- [What is expected] Text only, exactly as given: reproduce the entries below without their pictures.

Object change listings
════════════════

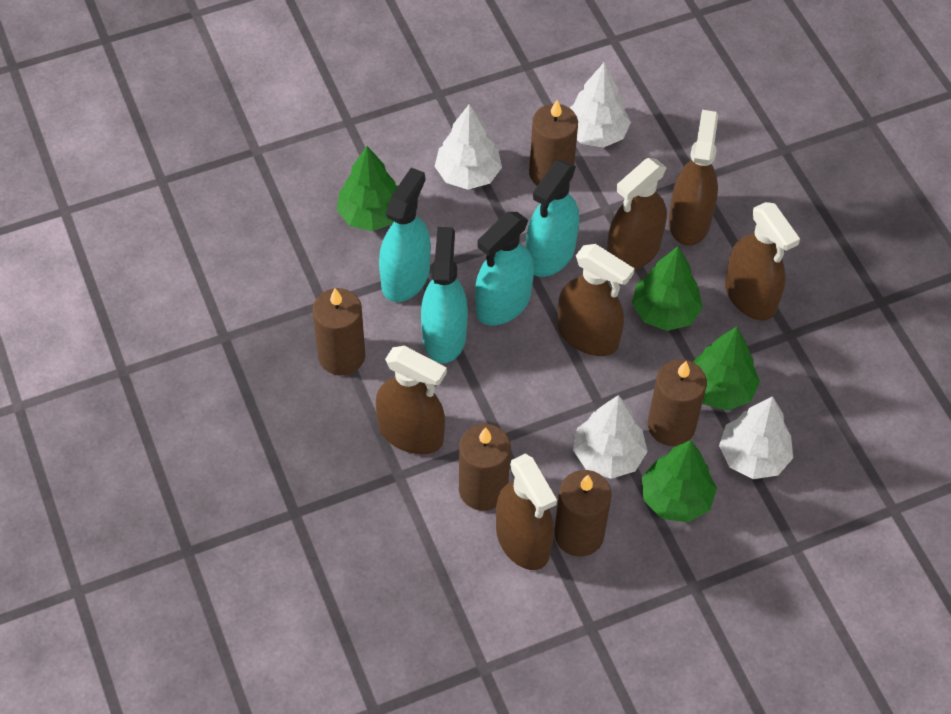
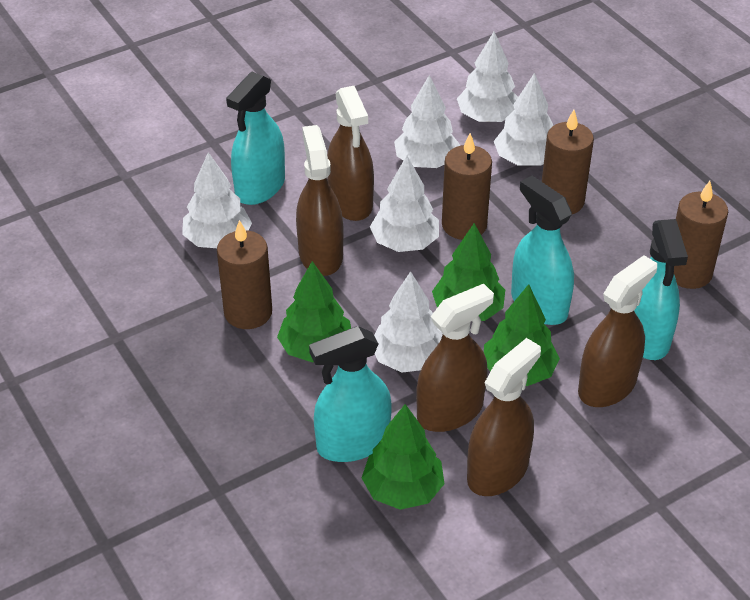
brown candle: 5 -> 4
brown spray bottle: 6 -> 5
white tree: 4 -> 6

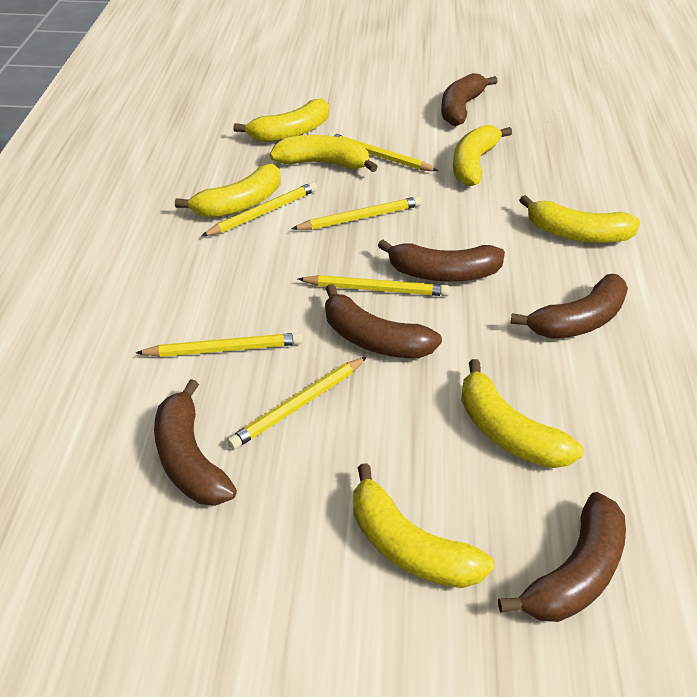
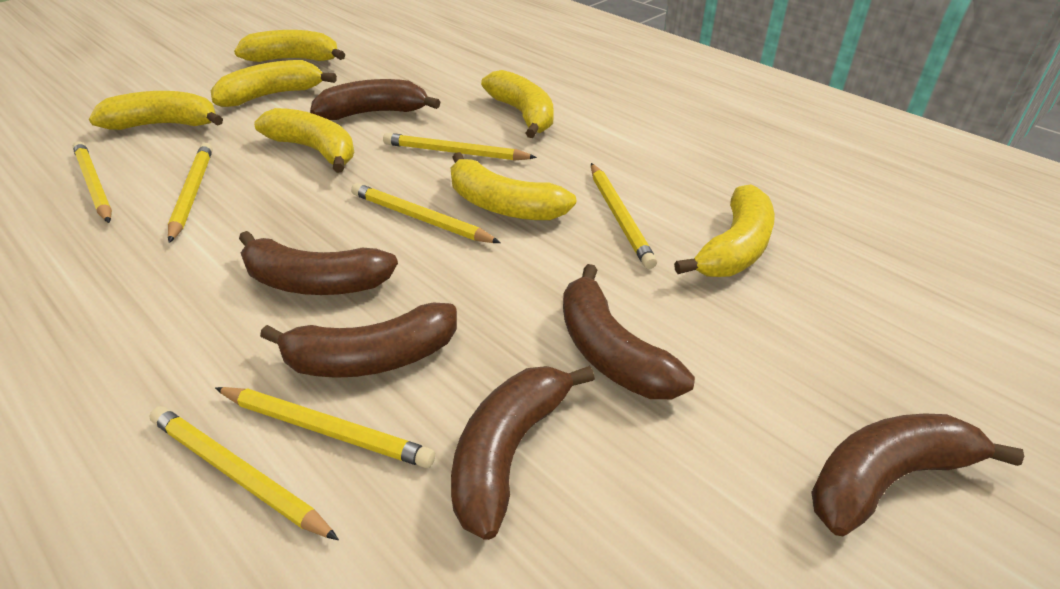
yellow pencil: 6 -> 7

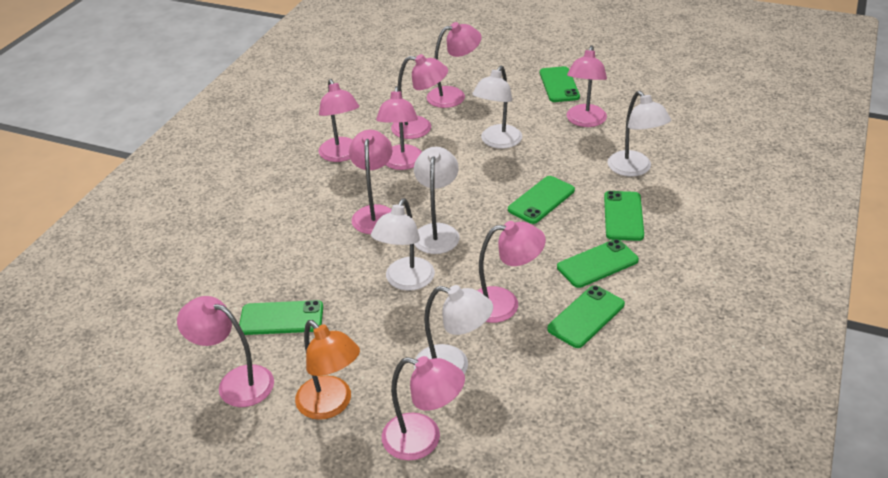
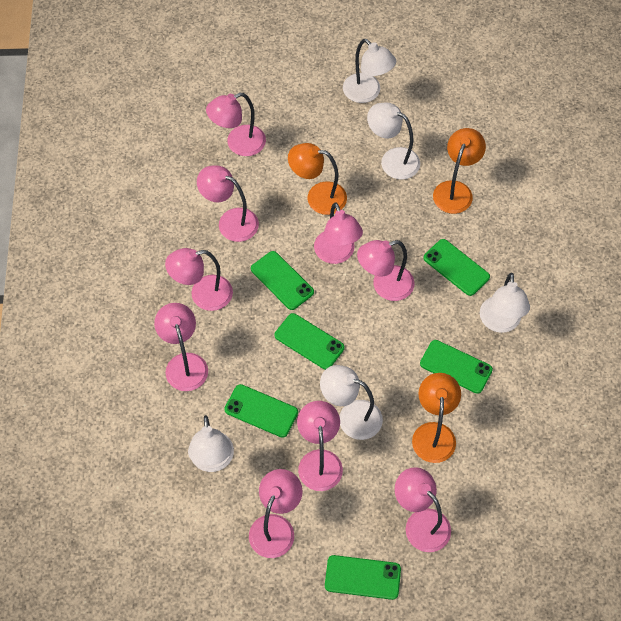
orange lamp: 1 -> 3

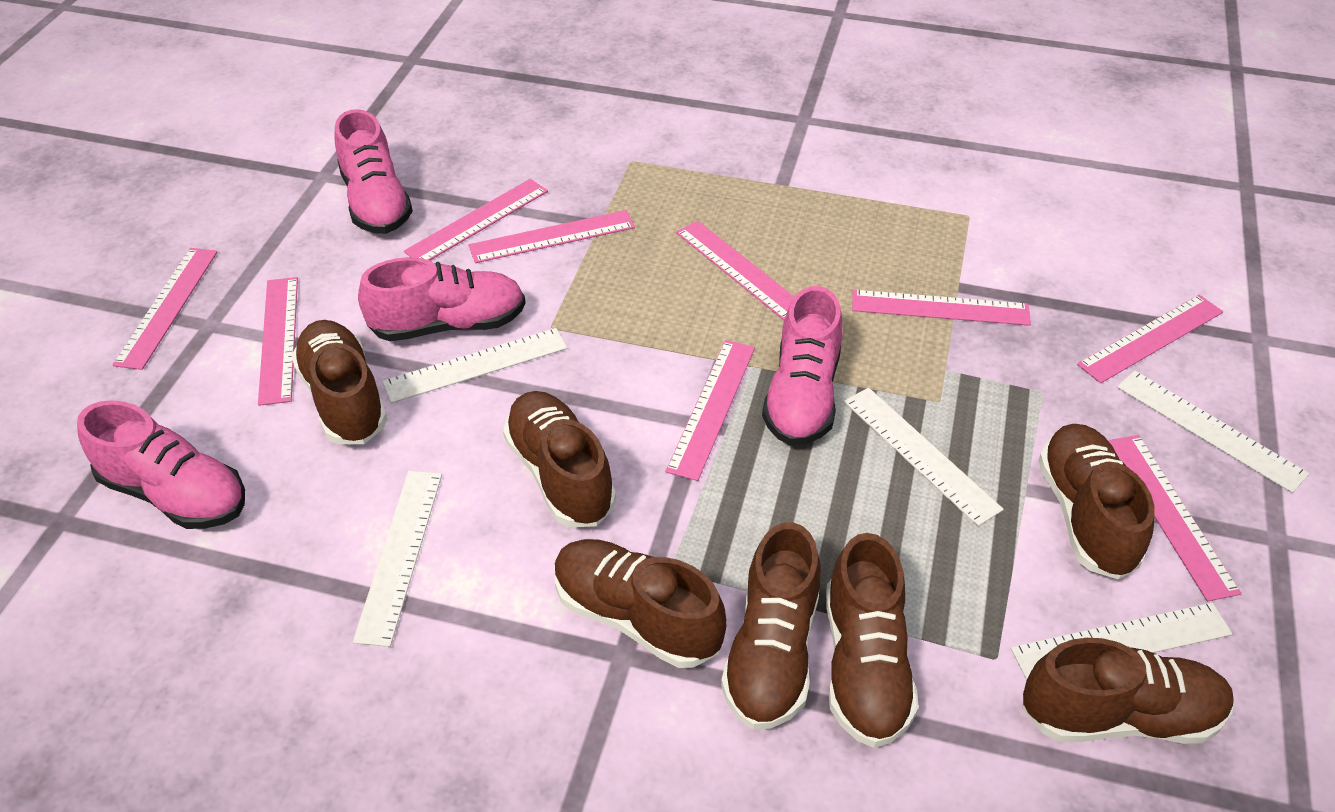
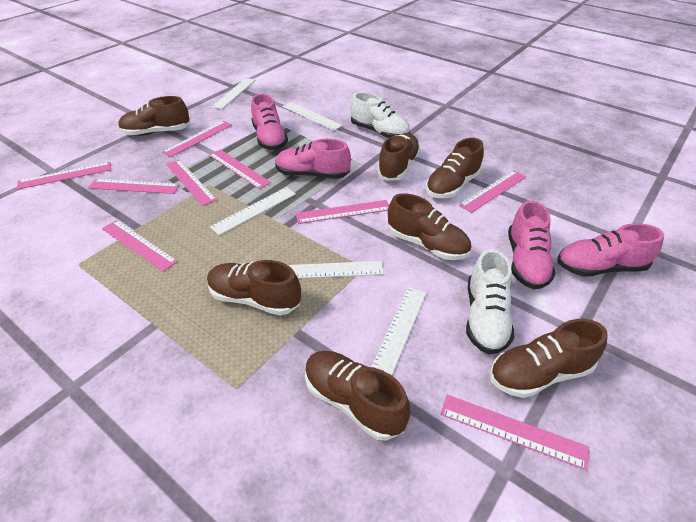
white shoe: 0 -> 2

════════════════

- [Exercise response]
brown candle: 5 -> 4
brown spray bottle: 6 -> 5
white tree: 4 -> 6

yellow pencil: 6 -> 7

orange lamp: 1 -> 3

white shoe: 0 -> 2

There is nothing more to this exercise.